## Your objective:
Write the records out once more. Leave each line exactly as given.

⁂

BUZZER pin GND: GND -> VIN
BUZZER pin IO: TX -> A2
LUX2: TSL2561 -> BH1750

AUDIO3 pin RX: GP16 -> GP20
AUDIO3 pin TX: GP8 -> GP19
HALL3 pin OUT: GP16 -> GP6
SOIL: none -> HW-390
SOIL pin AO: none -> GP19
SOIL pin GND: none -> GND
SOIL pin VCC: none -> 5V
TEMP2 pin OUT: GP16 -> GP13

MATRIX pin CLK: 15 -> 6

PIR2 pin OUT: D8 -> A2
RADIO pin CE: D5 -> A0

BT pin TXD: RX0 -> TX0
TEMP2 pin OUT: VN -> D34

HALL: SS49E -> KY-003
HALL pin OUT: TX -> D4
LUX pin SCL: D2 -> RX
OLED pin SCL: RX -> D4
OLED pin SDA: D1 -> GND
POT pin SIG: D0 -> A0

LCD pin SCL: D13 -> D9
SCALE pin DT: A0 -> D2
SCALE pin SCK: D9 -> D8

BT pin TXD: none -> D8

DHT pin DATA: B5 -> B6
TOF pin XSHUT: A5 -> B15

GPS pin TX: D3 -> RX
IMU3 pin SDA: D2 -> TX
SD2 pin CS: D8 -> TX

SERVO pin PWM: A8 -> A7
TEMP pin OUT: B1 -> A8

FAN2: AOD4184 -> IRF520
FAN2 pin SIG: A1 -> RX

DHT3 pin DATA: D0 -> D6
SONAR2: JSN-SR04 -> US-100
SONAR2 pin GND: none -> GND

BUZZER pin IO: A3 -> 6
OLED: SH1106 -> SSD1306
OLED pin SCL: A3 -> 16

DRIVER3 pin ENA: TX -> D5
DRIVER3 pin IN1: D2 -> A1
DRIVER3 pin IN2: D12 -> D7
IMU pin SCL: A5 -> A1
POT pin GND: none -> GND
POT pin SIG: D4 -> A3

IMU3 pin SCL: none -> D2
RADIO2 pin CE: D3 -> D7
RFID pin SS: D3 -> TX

⁂

## Your solution:
BUZZER pin GND: GND -> VIN
BUZZER pin IO: TX -> A2
LUX2: TSL2561 -> BH1750

AUDIO3 pin RX: GP16 -> GP20
AUDIO3 pin TX: GP8 -> GP19
HALL3 pin OUT: GP16 -> GP6
SOIL: none -> HW-390
SOIL pin AO: none -> GP19
SOIL pin GND: none -> GND
SOIL pin VCC: none -> 5V
TEMP2 pin OUT: GP16 -> GP13

MATRIX pin CLK: 15 -> 6

PIR2 pin OUT: D8 -> A2
RADIO pin CE: D5 -> A0

BT pin TXD: RX0 -> TX0
TEMP2 pin OUT: VN -> D34

HALL: SS49E -> KY-003
HALL pin OUT: TX -> D4
LUX pin SCL: D2 -> RX
OLED pin SCL: RX -> D4
OLED pin SDA: D1 -> GND
POT pin SIG: D0 -> A0

LCD pin SCL: D13 -> D9
SCALE pin DT: A0 -> D2
SCALE pin SCK: D9 -> D8

BT pin TXD: none -> D8

DHT pin DATA: B5 -> B6
TOF pin XSHUT: A5 -> B15

GPS pin TX: D3 -> RX
IMU3 pin SDA: D2 -> TX
SD2 pin CS: D8 -> TX

SERVO pin PWM: A8 -> A7
TEMP pin OUT: B1 -> A8

FAN2: AOD4184 -> IRF520
FAN2 pin SIG: A1 -> RX

DHT3 pin DATA: D0 -> D6
SONAR2: JSN-SR04 -> US-100
SONAR2 pin GND: none -> GND

BUZZER pin IO: A3 -> 6
OLED: SH1106 -> SSD1306
OLED pin SCL: A3 -> 16

DRIVER3 pin ENA: TX -> D5
DRIVER3 pin IN1: D2 -> A1
DRIVER3 pin IN2: D12 -> D7
IMU pin SCL: A5 -> A1
POT pin GND: none -> GND
POT pin SIG: D4 -> A3

IMU3 pin SCL: none -> D2
RADIO2 pin CE: D3 -> D7
RFID pin SS: D3 -> TX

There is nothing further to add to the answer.